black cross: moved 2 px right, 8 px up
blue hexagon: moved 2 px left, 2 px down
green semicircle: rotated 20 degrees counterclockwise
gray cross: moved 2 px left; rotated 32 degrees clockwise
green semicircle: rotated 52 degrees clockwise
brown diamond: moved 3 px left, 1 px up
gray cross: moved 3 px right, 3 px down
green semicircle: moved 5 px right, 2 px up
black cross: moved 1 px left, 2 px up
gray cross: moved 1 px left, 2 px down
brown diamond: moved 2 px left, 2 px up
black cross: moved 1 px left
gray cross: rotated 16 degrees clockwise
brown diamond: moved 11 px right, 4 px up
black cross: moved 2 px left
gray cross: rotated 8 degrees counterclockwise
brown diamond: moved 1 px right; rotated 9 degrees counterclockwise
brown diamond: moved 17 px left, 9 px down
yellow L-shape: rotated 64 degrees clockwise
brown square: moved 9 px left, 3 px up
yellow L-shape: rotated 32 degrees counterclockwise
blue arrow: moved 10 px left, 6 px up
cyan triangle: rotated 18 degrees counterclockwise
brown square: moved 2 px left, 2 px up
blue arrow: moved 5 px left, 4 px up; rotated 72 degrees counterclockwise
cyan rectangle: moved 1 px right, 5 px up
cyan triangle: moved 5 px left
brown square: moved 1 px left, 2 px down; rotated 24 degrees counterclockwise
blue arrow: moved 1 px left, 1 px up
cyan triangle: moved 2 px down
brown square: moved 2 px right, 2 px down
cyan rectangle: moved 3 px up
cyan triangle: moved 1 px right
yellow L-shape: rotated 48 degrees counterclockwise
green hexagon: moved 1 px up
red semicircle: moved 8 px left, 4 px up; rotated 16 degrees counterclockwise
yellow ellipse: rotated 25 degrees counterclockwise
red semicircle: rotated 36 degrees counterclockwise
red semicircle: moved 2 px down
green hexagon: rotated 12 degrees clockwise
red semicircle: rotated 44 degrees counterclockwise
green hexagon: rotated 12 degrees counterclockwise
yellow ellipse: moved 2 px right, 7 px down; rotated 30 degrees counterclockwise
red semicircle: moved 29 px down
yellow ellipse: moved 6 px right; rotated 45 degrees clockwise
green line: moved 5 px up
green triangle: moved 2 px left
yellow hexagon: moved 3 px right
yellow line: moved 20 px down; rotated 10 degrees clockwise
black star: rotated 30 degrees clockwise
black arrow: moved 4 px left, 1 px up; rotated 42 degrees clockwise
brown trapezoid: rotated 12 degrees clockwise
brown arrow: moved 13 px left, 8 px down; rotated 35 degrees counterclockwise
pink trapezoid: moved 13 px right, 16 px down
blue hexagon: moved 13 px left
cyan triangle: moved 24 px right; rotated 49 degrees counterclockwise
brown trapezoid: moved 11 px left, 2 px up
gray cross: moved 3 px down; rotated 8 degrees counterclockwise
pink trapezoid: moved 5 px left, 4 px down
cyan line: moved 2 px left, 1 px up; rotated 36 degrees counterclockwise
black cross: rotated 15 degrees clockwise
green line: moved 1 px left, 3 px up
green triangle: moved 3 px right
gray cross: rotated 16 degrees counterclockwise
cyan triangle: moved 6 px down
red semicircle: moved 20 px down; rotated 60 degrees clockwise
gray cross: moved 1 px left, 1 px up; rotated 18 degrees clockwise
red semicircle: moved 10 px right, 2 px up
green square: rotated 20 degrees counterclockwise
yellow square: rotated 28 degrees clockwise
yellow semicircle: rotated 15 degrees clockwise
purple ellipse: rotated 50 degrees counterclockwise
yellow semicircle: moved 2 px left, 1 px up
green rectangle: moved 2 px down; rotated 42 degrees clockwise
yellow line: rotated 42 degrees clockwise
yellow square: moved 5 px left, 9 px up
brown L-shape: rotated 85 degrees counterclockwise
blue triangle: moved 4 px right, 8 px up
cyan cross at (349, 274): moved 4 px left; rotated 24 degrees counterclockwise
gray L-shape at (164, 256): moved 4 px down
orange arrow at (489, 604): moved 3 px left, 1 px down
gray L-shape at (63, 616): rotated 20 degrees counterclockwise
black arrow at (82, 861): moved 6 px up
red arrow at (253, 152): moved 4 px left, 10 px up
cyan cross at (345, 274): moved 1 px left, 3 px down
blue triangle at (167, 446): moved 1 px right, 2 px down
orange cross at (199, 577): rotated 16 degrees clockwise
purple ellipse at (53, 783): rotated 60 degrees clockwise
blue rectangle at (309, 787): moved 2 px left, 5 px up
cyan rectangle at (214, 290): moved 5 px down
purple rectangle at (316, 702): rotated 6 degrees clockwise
_ _ _ _ _ _ _
• [Given instruction]: Copy out every line of the records above word for word, keeping their order.

• [Solved problem]:
black cross: moved 2 px right, 8 px up
blue hexagon: moved 2 px left, 2 px down
green semicircle: rotated 20 degrees counterclockwise
gray cross: moved 2 px left; rotated 32 degrees clockwise
green semicircle: rotated 52 degrees clockwise
brown diamond: moved 3 px left, 1 px up
gray cross: moved 3 px right, 3 px down
green semicircle: moved 5 px right, 2 px up
black cross: moved 1 px left, 2 px up
gray cross: moved 1 px left, 2 px down
brown diamond: moved 2 px left, 2 px up
black cross: moved 1 px left
gray cross: rotated 16 degrees clockwise
brown diamond: moved 11 px right, 4 px up
black cross: moved 2 px left
gray cross: rotated 8 degrees counterclockwise
brown diamond: moved 1 px right; rotated 9 degrees counterclockwise
brown diamond: moved 17 px left, 9 px down
yellow L-shape: rotated 64 degrees clockwise
brown square: moved 9 px left, 3 px up
yellow L-shape: rotated 32 degrees counterclockwise
blue arrow: moved 10 px left, 6 px up
cyan triangle: rotated 18 degrees counterclockwise
brown square: moved 2 px left, 2 px up
blue arrow: moved 5 px left, 4 px up; rotated 72 degrees counterclockwise
cyan rectangle: moved 1 px right, 5 px up
cyan triangle: moved 5 px left
brown square: moved 1 px left, 2 px down; rotated 24 degrees counterclockwise
blue arrow: moved 1 px left, 1 px up
cyan triangle: moved 2 px down
brown square: moved 2 px right, 2 px down
cyan rectangle: moved 3 px up
cyan triangle: moved 1 px right
yellow L-shape: rotated 48 degrees counterclockwise
green hexagon: moved 1 px up
red semicircle: moved 8 px left, 4 px up; rotated 16 degrees counterclockwise
yellow ellipse: rotated 25 degrees counterclockwise
red semicircle: rotated 36 degrees counterclockwise
red semicircle: moved 2 px down
green hexagon: rotated 12 degrees clockwise
red semicircle: rotated 44 degrees counterclockwise
green hexagon: rotated 12 degrees counterclockwise
yellow ellipse: moved 2 px right, 7 px down; rotated 30 degrees counterclockwise
red semicircle: moved 29 px down
yellow ellipse: moved 6 px right; rotated 45 degrees clockwise
green line: moved 5 px up
green triangle: moved 2 px left
yellow hexagon: moved 3 px right
yellow line: moved 20 px down; rotated 10 degrees clockwise
black star: rotated 30 degrees clockwise
black arrow: moved 4 px left, 1 px up; rotated 42 degrees clockwise
brown trapezoid: rotated 12 degrees clockwise
brown arrow: moved 13 px left, 8 px down; rotated 35 degrees counterclockwise
pink trapezoid: moved 13 px right, 16 px down
blue hexagon: moved 13 px left
cyan triangle: moved 24 px right; rotated 49 degrees counterclockwise
brown trapezoid: moved 11 px left, 2 px up
gray cross: moved 3 px down; rotated 8 degrees counterclockwise
pink trapezoid: moved 5 px left, 4 px down
cyan line: moved 2 px left, 1 px up; rotated 36 degrees counterclockwise
black cross: rotated 15 degrees clockwise
green line: moved 1 px left, 3 px up
green triangle: moved 3 px right
gray cross: rotated 16 degrees counterclockwise
cyan triangle: moved 6 px down
red semicircle: moved 20 px down; rotated 60 degrees clockwise
gray cross: moved 1 px left, 1 px up; rotated 18 degrees clockwise
red semicircle: moved 10 px right, 2 px up
green square: rotated 20 degrees counterclockwise
yellow square: rotated 28 degrees clockwise
yellow semicircle: rotated 15 degrees clockwise
purple ellipse: rotated 50 degrees counterclockwise
yellow semicircle: moved 2 px left, 1 px up
green rectangle: moved 2 px down; rotated 42 degrees clockwise
yellow line: rotated 42 degrees clockwise
yellow square: moved 5 px left, 9 px up
brown L-shape: rotated 85 degrees counterclockwise
blue triangle: moved 4 px right, 8 px up
cyan cross at (349, 274): moved 4 px left; rotated 24 degrees counterclockwise
gray L-shape at (164, 256): moved 4 px down
orange arrow at (489, 604): moved 3 px left, 1 px down
gray L-shape at (63, 616): rotated 20 degrees counterclockwise
black arrow at (82, 861): moved 6 px up
red arrow at (253, 152): moved 4 px left, 10 px up
cyan cross at (345, 274): moved 1 px left, 3 px down
blue triangle at (167, 446): moved 1 px right, 2 px down
orange cross at (199, 577): rotated 16 degrees clockwise
purple ellipse at (53, 783): rotated 60 degrees clockwise
blue rectangle at (309, 787): moved 2 px left, 5 px up
cyan rectangle at (214, 290): moved 5 px down
purple rectangle at (316, 702): rotated 6 degrees clockwise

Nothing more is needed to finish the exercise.